(Problem description):
Could you retype all of the entries below word for word?
=======
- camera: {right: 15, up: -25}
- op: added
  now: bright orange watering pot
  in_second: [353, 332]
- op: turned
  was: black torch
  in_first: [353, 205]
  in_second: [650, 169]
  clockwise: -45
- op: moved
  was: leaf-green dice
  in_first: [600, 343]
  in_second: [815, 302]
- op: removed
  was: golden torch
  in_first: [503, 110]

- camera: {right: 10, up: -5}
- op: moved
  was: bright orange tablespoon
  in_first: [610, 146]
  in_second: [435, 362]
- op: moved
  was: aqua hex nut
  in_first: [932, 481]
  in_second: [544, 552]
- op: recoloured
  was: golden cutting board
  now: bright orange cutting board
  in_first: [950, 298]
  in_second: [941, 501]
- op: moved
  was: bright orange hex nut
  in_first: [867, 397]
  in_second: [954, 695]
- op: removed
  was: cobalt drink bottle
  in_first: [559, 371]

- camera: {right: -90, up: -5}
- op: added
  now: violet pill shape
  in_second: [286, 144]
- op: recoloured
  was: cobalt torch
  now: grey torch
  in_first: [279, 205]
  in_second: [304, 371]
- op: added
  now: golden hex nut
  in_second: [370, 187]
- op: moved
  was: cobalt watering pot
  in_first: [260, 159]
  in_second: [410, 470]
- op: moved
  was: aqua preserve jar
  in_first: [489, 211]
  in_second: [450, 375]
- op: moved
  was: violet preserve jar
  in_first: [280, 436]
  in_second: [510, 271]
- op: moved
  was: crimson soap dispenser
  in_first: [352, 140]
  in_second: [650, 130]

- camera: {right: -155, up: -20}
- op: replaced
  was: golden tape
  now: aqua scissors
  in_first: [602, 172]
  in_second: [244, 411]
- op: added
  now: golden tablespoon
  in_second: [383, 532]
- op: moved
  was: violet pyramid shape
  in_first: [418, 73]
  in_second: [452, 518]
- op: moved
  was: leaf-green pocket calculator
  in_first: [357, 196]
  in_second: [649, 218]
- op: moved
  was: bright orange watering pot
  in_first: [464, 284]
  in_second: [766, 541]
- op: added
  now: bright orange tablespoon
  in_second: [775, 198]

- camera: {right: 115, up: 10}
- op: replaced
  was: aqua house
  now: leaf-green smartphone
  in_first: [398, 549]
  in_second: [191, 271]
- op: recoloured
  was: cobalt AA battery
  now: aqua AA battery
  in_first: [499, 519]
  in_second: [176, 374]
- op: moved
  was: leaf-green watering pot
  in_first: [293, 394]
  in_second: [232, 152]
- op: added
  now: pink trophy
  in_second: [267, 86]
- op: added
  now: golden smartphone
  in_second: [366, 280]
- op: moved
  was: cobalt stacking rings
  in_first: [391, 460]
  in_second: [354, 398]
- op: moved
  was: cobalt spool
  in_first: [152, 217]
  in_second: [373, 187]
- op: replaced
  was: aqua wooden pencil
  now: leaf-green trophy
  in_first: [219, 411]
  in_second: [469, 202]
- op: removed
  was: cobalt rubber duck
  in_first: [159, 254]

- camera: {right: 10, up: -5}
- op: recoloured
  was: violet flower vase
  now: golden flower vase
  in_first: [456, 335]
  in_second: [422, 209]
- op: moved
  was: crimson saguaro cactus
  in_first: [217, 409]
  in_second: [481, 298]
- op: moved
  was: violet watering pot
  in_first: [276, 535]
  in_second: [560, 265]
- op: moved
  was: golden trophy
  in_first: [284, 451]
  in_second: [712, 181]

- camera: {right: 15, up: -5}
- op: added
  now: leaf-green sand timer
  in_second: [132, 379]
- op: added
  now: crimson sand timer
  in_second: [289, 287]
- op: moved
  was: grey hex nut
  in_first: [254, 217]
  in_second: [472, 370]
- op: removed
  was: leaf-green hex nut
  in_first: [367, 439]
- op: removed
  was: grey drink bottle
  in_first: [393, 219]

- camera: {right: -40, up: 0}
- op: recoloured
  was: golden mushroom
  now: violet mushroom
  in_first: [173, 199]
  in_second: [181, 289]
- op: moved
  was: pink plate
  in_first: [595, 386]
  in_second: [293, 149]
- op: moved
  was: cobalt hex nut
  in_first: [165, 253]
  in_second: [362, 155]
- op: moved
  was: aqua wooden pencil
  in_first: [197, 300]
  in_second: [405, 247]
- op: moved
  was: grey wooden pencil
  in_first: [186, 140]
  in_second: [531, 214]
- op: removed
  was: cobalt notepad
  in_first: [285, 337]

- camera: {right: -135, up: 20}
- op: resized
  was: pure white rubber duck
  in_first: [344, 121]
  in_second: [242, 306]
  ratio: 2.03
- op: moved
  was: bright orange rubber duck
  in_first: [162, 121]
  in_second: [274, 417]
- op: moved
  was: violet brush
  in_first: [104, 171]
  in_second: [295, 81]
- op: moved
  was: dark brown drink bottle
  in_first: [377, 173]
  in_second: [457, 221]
=======
(Exercise output):
- camera: {right: 15, up: -25}
- op: added
  now: bright orange watering pot
  in_second: [353, 332]
- op: turned
  was: black torch
  in_first: [353, 205]
  in_second: [650, 169]
  clockwise: -45
- op: moved
  was: leaf-green dice
  in_first: [600, 343]
  in_second: [815, 302]
- op: removed
  was: golden torch
  in_first: [503, 110]

- camera: {right: 10, up: -5}
- op: moved
  was: bright orange tablespoon
  in_first: [610, 146]
  in_second: [435, 362]
- op: moved
  was: aqua hex nut
  in_first: [932, 481]
  in_second: [544, 552]
- op: recoloured
  was: golden cutting board
  now: bright orange cutting board
  in_first: [950, 298]
  in_second: [941, 501]
- op: moved
  was: bright orange hex nut
  in_first: [867, 397]
  in_second: [954, 695]
- op: removed
  was: cobalt drink bottle
  in_first: [559, 371]

- camera: {right: -90, up: -5}
- op: added
  now: violet pill shape
  in_second: [286, 144]
- op: recoloured
  was: cobalt torch
  now: grey torch
  in_first: [279, 205]
  in_second: [304, 371]
- op: added
  now: golden hex nut
  in_second: [370, 187]
- op: moved
  was: cobalt watering pot
  in_first: [260, 159]
  in_second: [410, 470]
- op: moved
  was: aqua preserve jar
  in_first: [489, 211]
  in_second: [450, 375]
- op: moved
  was: violet preserve jar
  in_first: [280, 436]
  in_second: [510, 271]
- op: moved
  was: crimson soap dispenser
  in_first: [352, 140]
  in_second: [650, 130]

- camera: {right: -155, up: -20}
- op: replaced
  was: golden tape
  now: aqua scissors
  in_first: [602, 172]
  in_second: [244, 411]
- op: added
  now: golden tablespoon
  in_second: [383, 532]
- op: moved
  was: violet pyramid shape
  in_first: [418, 73]
  in_second: [452, 518]
- op: moved
  was: leaf-green pocket calculator
  in_first: [357, 196]
  in_second: [649, 218]
- op: moved
  was: bright orange watering pot
  in_first: [464, 284]
  in_second: [766, 541]
- op: added
  now: bright orange tablespoon
  in_second: [775, 198]

- camera: {right: 115, up: 10}
- op: replaced
  was: aqua house
  now: leaf-green smartphone
  in_first: [398, 549]
  in_second: [191, 271]
- op: recoloured
  was: cobalt AA battery
  now: aqua AA battery
  in_first: [499, 519]
  in_second: [176, 374]
- op: moved
  was: leaf-green watering pot
  in_first: [293, 394]
  in_second: [232, 152]
- op: added
  now: pink trophy
  in_second: [267, 86]
- op: added
  now: golden smartphone
  in_second: [366, 280]
- op: moved
  was: cobalt stacking rings
  in_first: [391, 460]
  in_second: [354, 398]
- op: moved
  was: cobalt spool
  in_first: [152, 217]
  in_second: [373, 187]
- op: replaced
  was: aqua wooden pencil
  now: leaf-green trophy
  in_first: [219, 411]
  in_second: [469, 202]
- op: removed
  was: cobalt rubber duck
  in_first: [159, 254]

- camera: {right: 10, up: -5}
- op: recoloured
  was: violet flower vase
  now: golden flower vase
  in_first: [456, 335]
  in_second: [422, 209]
- op: moved
  was: crimson saguaro cactus
  in_first: [217, 409]
  in_second: [481, 298]
- op: moved
  was: violet watering pot
  in_first: [276, 535]
  in_second: [560, 265]
- op: moved
  was: golden trophy
  in_first: [284, 451]
  in_second: [712, 181]

- camera: {right: 15, up: -5}
- op: added
  now: leaf-green sand timer
  in_second: [132, 379]
- op: added
  now: crimson sand timer
  in_second: [289, 287]
- op: moved
  was: grey hex nut
  in_first: [254, 217]
  in_second: [472, 370]
- op: removed
  was: leaf-green hex nut
  in_first: [367, 439]
- op: removed
  was: grey drink bottle
  in_first: [393, 219]

- camera: {right: -40, up: 0}
- op: recoloured
  was: golden mushroom
  now: violet mushroom
  in_first: [173, 199]
  in_second: [181, 289]
- op: moved
  was: pink plate
  in_first: [595, 386]
  in_second: [293, 149]
- op: moved
  was: cobalt hex nut
  in_first: [165, 253]
  in_second: [362, 155]
- op: moved
  was: aqua wooden pencil
  in_first: [197, 300]
  in_second: [405, 247]
- op: moved
  was: grey wooden pencil
  in_first: [186, 140]
  in_second: [531, 214]
- op: removed
  was: cobalt notepad
  in_first: [285, 337]

- camera: {right: -135, up: 20}
- op: resized
  was: pure white rubber duck
  in_first: [344, 121]
  in_second: [242, 306]
  ratio: 2.03
- op: moved
  was: bright orange rubber duck
  in_first: [162, 121]
  in_second: [274, 417]
- op: moved
  was: violet brush
  in_first: [104, 171]
  in_second: [295, 81]
- op: moved
  was: dark brown drink bottle
  in_first: [377, 173]
  in_second: [457, 221]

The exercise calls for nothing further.